• _What you are asked to do_
I'd like the data below restated word for word, with the pictures left out.

• _Data listing_
○ ○ ○ ○ ○ ○ ○
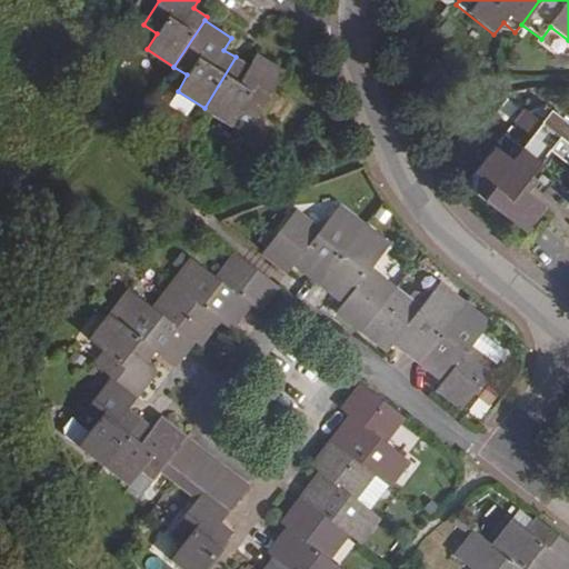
[(250,66),(236,57),(205,108),(233,127),(243,110),(256,118),(286,71),(258,55),(250,66)]
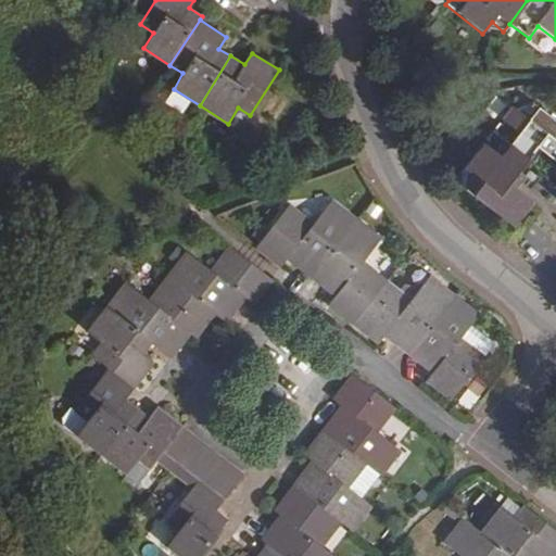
[(555,123),(532,104),(523,116),(513,108),(493,134),(510,146),(501,158),(519,173),(538,149),(555,162),(555,123)]
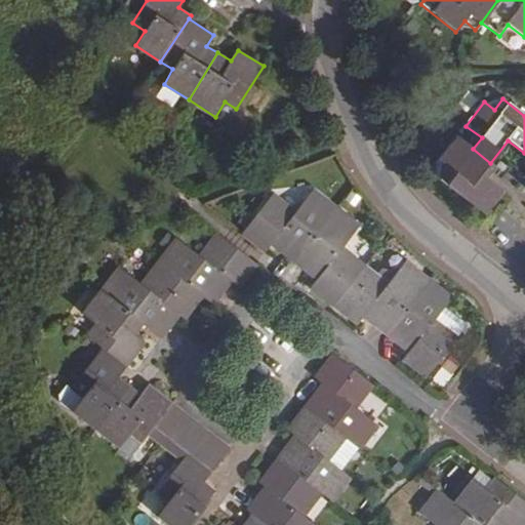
[(227,123),(236,109),(225,102),(215,117),(227,123)]
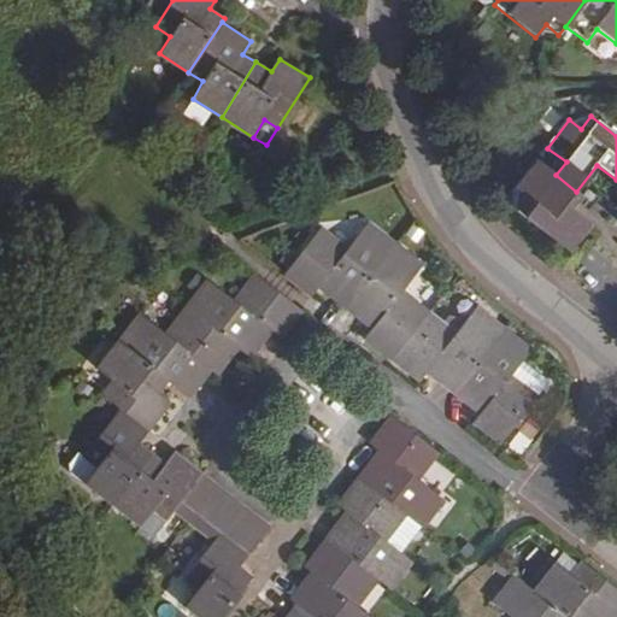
[(566,162),(547,148),(516,188),(528,199),(517,212),(570,252),(591,224),(565,204),(576,192),(556,175),(566,162)]
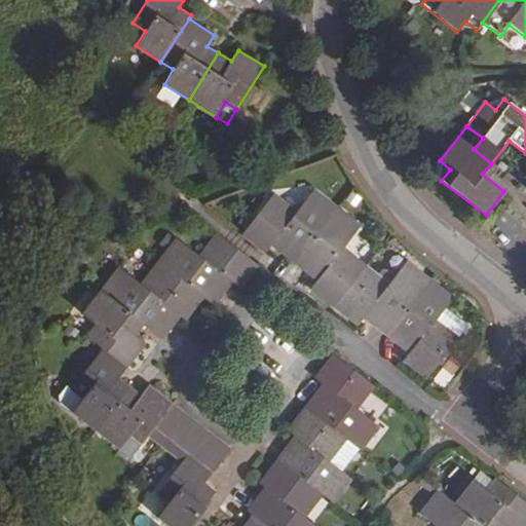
[(450,170),(440,160),(429,172),(441,181),(450,170)]
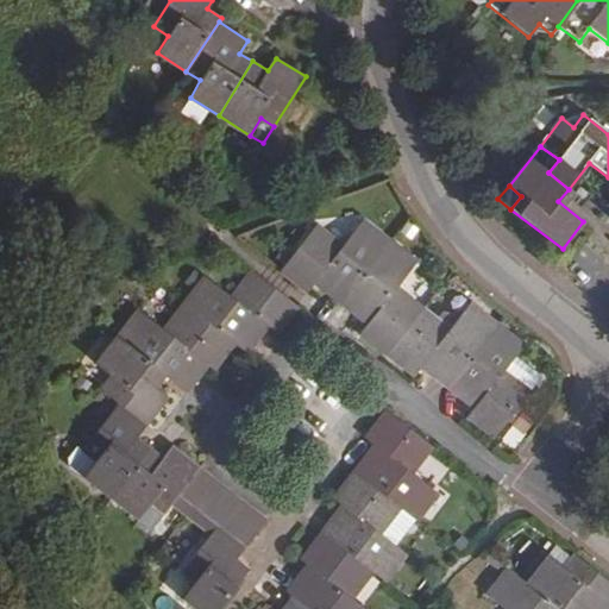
[(341,303),(389,243),(360,220),(341,245),(315,226),(281,270),(308,292),(315,282),(341,303)]
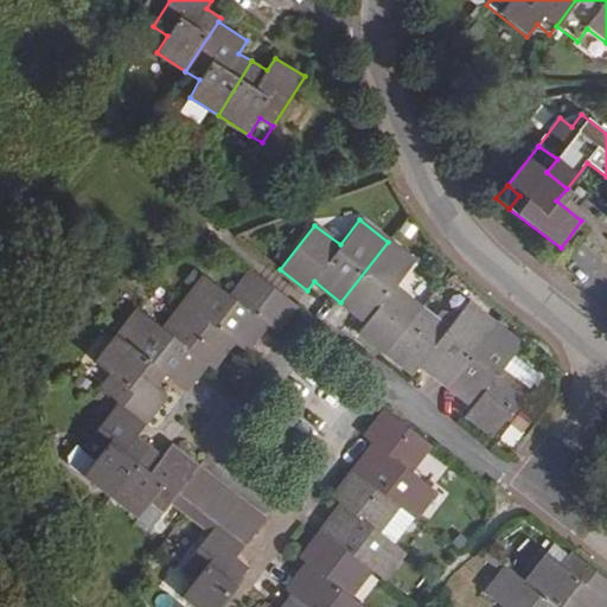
[(414,262),(388,242),(340,302),(366,321),(359,331),(388,353),(422,308),(394,287),(414,262)]
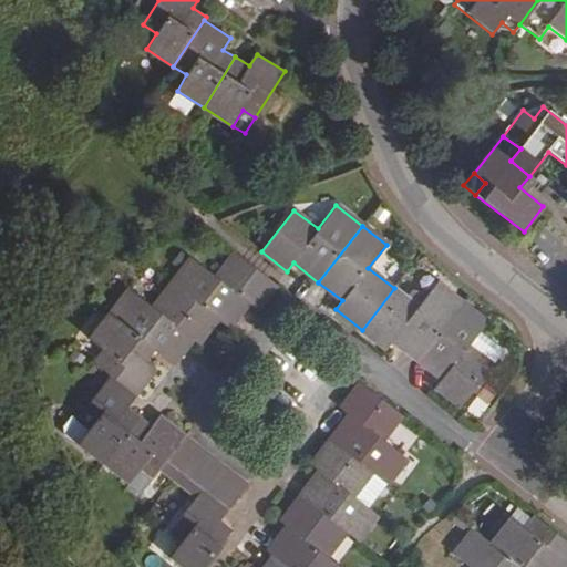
[(171,282),(217,319),(228,328),(247,303),(256,309),(275,285),(234,253),(215,277),(191,258),(171,282)]
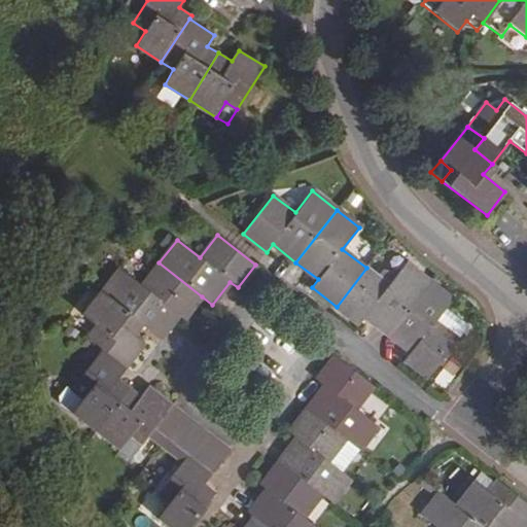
[(102,292),(143,324),(161,338),(178,315),(183,320),(202,296),(159,262),(141,286),(119,269),(102,292)]
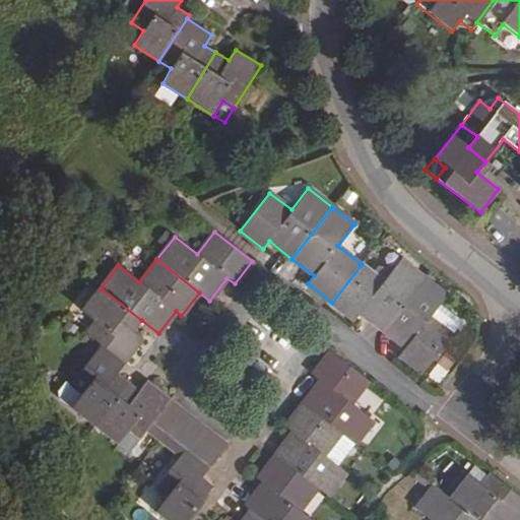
[(383,281),(362,264),(332,303),(354,320),(360,312),(383,330),(424,277),(400,259),(383,281)]
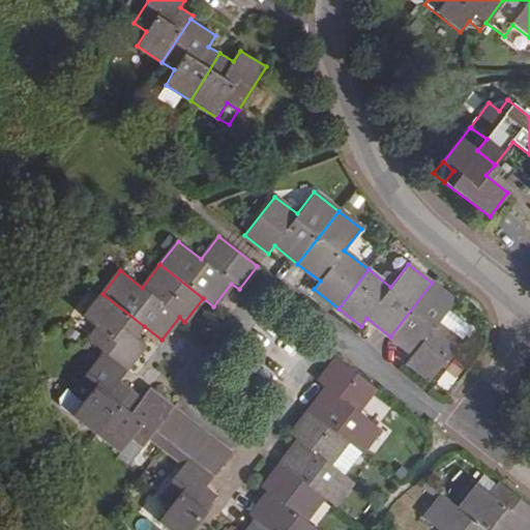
[(455,300),(432,283),(390,336),(412,354),(407,361),(431,380),(460,341),(438,323),(455,300)]
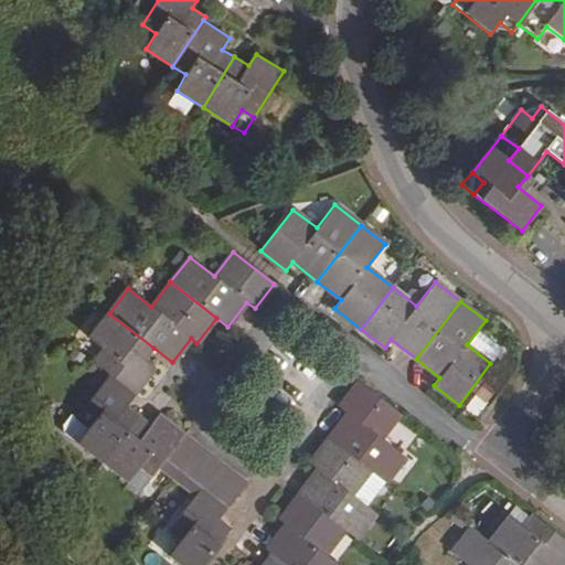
[(109,375),(135,394),(155,370),(144,361),(153,348),(109,313),(106,311),(86,338),(102,349),(92,362),(109,375)]
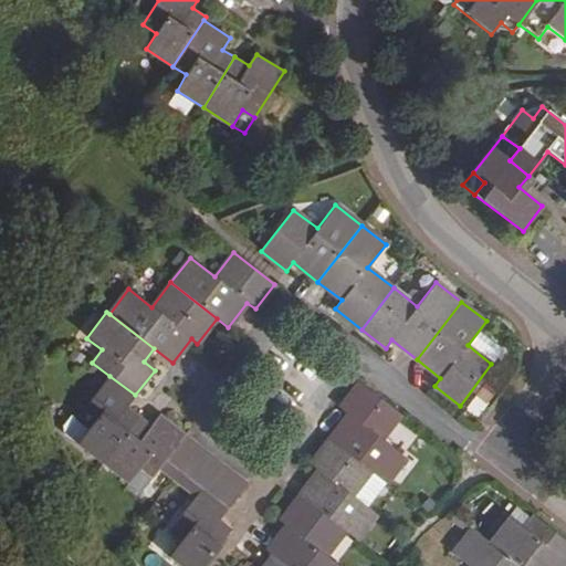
[(468,345),(491,364),(503,349),(479,331),(468,345)]
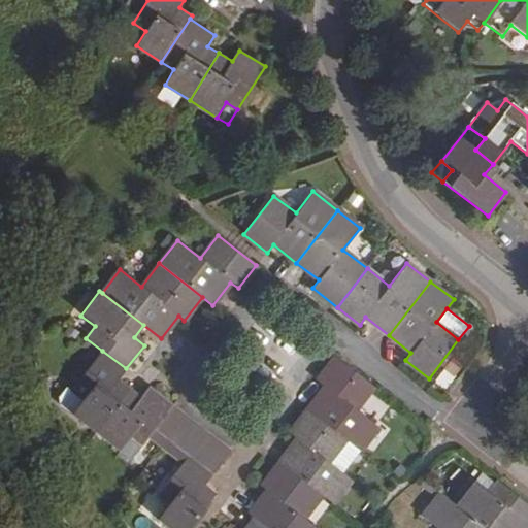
[(96,432),(130,388),(119,380),(126,368),(102,351),(70,391),(81,400),(71,414),(96,432)]
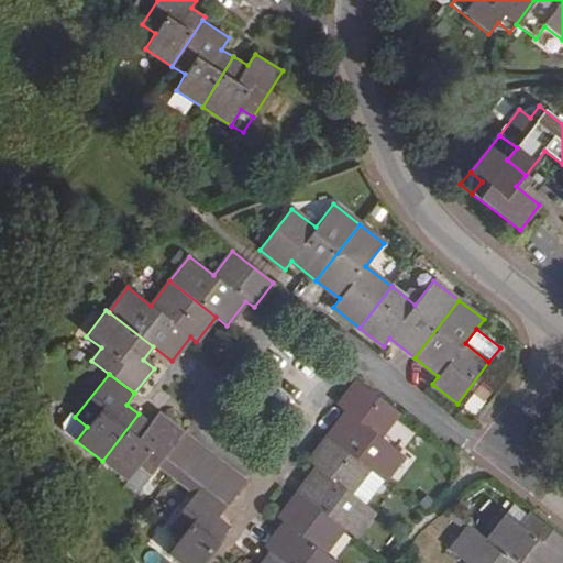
[(481,378),(464,410),(477,417),(493,385),(481,378)]
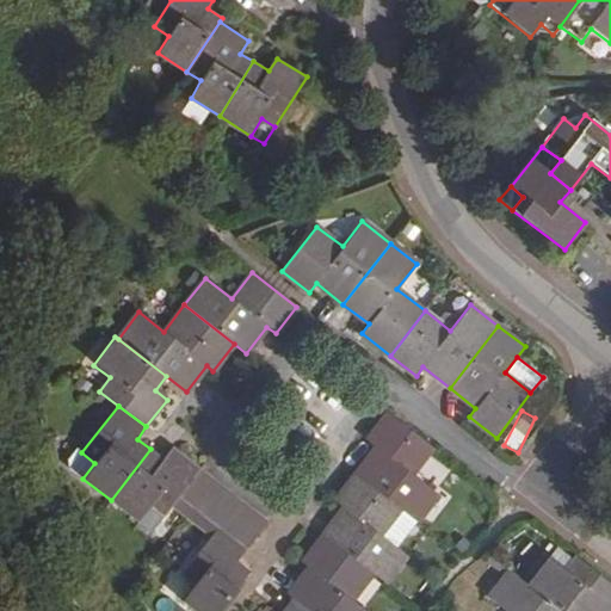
[(381,451),(360,477),(406,512),(423,525),(444,499),(418,479),(437,451),(393,417),(370,445),(381,451)]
○ ○ ○ ○ ○ ○ ○
• _Written response_
[(250,66),(236,57),(205,108),(233,127),(243,110),(256,118),(286,71),(258,55),(250,66)]
[(555,123),(532,104),(523,116),(513,108),(493,134),(510,146),(501,158),(519,173),(538,149),(555,162),(555,123)]
[(227,123),(236,109),(225,102),(215,117),(227,123)]
[(566,162),(547,148),(516,188),(528,199),(517,212),(570,252),(591,224),(565,204),(576,192),(556,175),(566,162)]
[(450,170),(440,160),(429,172),(441,181),(450,170)]
[(341,303),(389,243),(360,220),(341,245),(315,226),(281,270),(308,292),(315,282),(341,303)]
[(414,262),(388,242),(340,302),(366,321),(359,331),(388,353),(422,308),(394,287),(414,262)]
[(171,282),(217,319),(228,328),(247,303),(256,309),(275,285),(234,253),(215,277),(191,258),(171,282)]
[(102,292),(143,324),(161,338),(178,315),(183,320),(202,296),(159,262),(141,286),(119,269),(102,292)]
[(383,281),(362,264),(332,303),(354,320),(360,312),(383,330),(424,277),(400,259),(383,281)]
[(455,300),(432,283),(390,336),(412,354),(407,361),(431,380),(460,341),(438,323),(455,300)]
[(109,375),(135,394),(155,370),(144,361),(153,348),(109,313),(106,311),(86,338),(102,349),(92,362),(109,375)]
[(468,345),(491,364),(503,349),(479,331),(468,345)]
[(96,432),(130,388),(119,380),(126,368),(102,351),(70,391),(81,400),(71,414),(96,432)]
[(481,378),(464,410),(477,417),(493,385),(481,378)]
[(381,451),(360,477),(406,512),(423,525),(444,499),(418,479),(437,451),(393,417),(370,445),(381,451)]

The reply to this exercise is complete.